[WHAT YOU ARE ASKED TO DO]: From the entries below, return every line that includes the word "yellow".

Scene edit records
▼▼▼
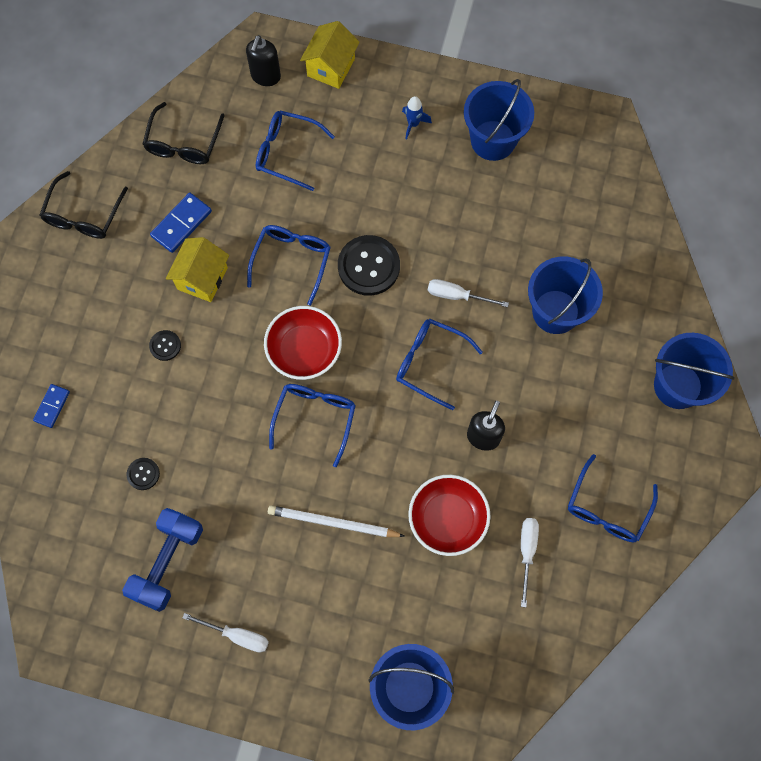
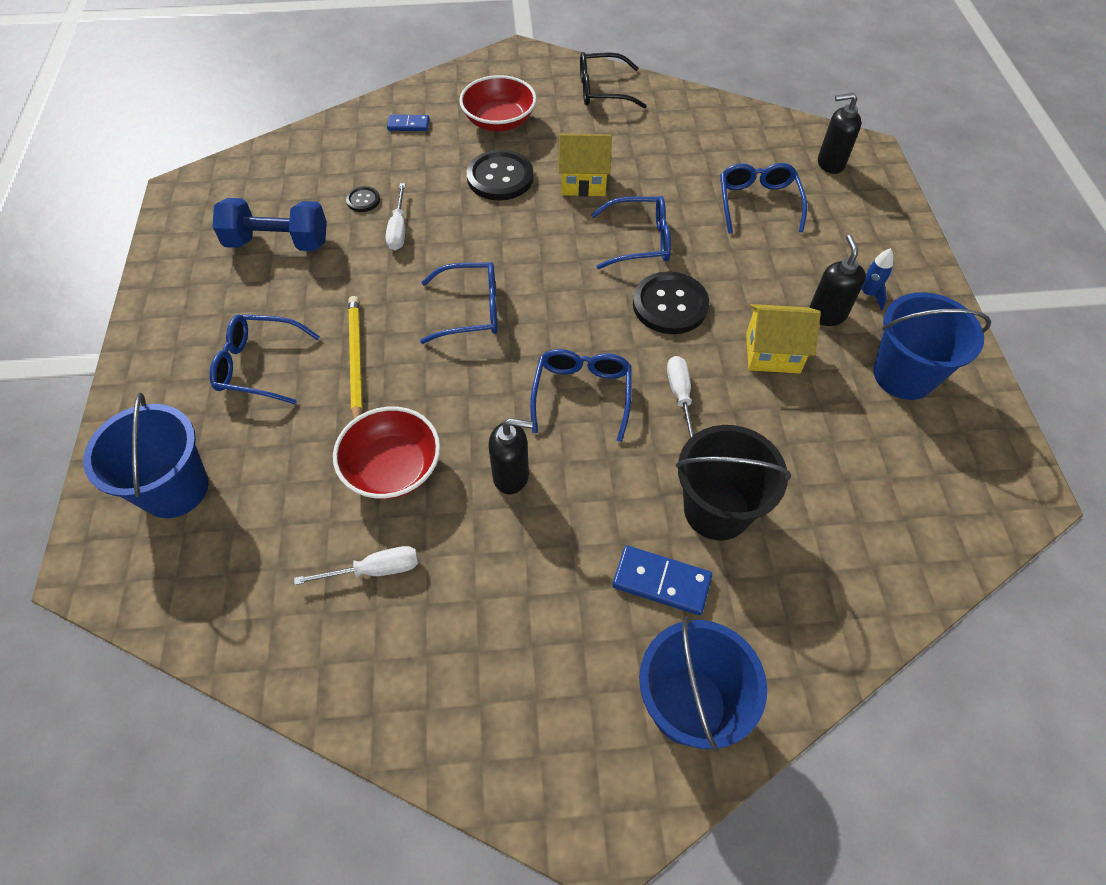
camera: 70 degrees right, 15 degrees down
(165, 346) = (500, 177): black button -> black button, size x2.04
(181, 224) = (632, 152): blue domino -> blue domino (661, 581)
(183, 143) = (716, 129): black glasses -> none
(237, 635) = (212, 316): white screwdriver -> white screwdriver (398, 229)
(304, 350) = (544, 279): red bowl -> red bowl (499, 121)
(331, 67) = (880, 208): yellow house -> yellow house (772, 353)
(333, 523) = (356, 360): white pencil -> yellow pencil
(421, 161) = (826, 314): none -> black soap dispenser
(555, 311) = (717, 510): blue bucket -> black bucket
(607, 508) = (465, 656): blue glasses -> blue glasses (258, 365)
▲▲▲
[SOLUTION TO THIS TASK]:
(331, 67) = (880, 208): yellow house -> yellow house (772, 353)
(333, 523) = (356, 360): white pencil -> yellow pencil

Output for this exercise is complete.